• Task instructions: Copy each line below in which the word "yellow" occurs.

• Supplied records:
=-=-=-=-=

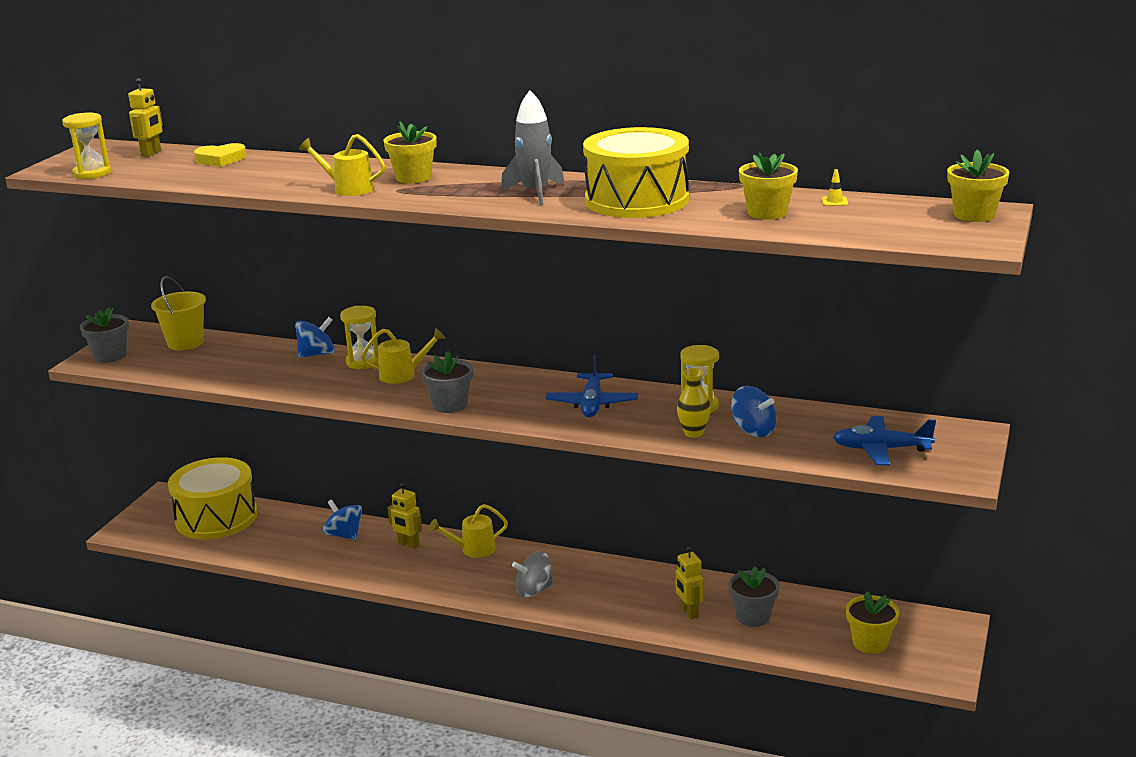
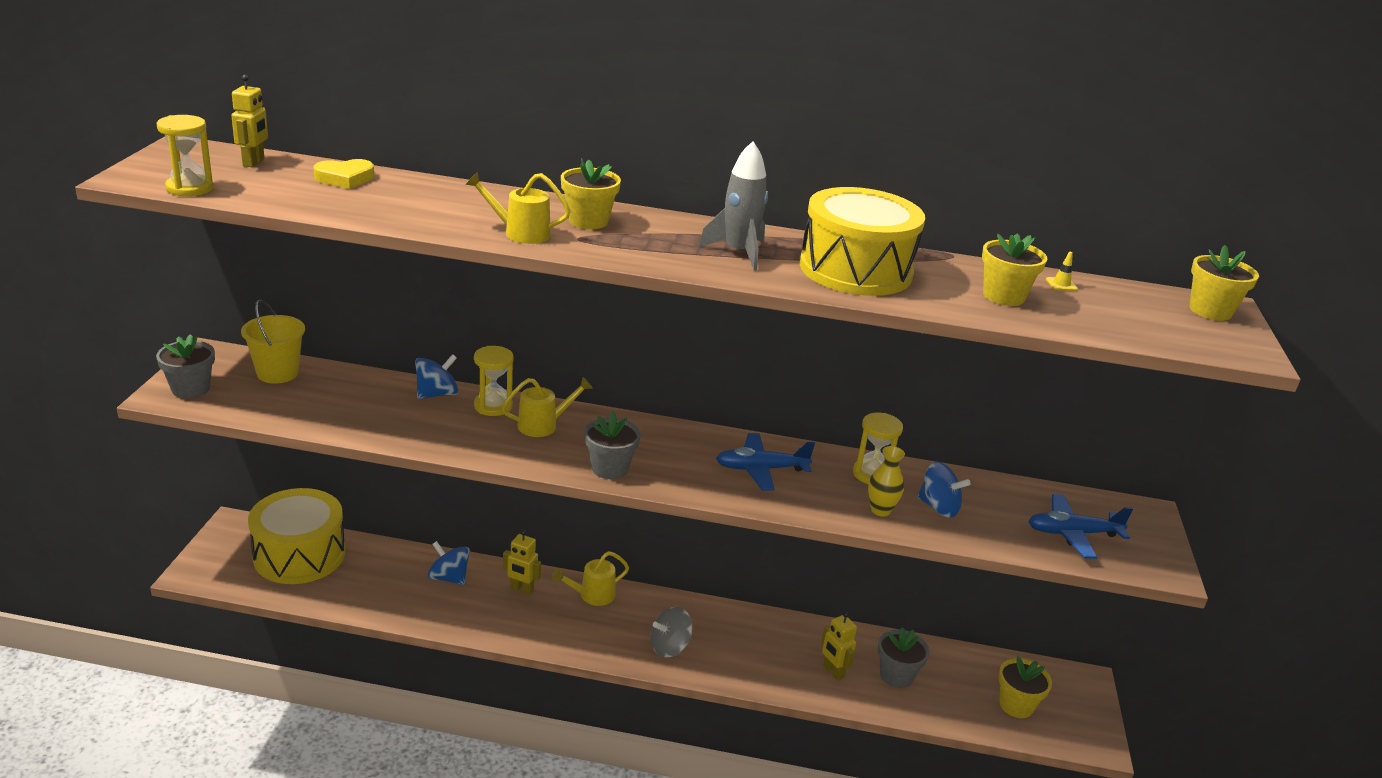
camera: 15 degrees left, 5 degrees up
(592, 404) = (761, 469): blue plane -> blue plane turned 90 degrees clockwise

=-=-=-=-=

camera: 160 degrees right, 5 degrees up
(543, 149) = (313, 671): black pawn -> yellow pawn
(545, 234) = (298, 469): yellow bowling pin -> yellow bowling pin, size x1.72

=-=-=-=-=

• Result of this exercise:
(543, 149) = (313, 671): black pawn -> yellow pawn
(545, 234) = (298, 469): yellow bowling pin -> yellow bowling pin, size x1.72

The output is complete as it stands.